##### DATA UNDER STUDY
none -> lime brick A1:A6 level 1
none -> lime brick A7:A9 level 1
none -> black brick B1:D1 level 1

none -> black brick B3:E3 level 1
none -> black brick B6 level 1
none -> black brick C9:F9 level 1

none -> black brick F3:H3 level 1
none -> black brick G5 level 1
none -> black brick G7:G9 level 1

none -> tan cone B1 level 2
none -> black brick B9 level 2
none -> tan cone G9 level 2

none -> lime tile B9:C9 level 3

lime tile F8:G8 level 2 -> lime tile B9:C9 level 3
##########
▶ EXERCISE DIRECTIONS
From the line with "none -> black brick F3:H3 level 1" to the final line of the data above, please reproduce every line exactly and add nothing.

▶ ANSWER TO THIS TASK
none -> black brick F3:H3 level 1
none -> black brick G5 level 1
none -> black brick G7:G9 level 1

none -> tan cone B1 level 2
none -> black brick B9 level 2
none -> tan cone G9 level 2

none -> lime tile B9:C9 level 3

lime tile F8:G8 level 2 -> lime tile B9:C9 level 3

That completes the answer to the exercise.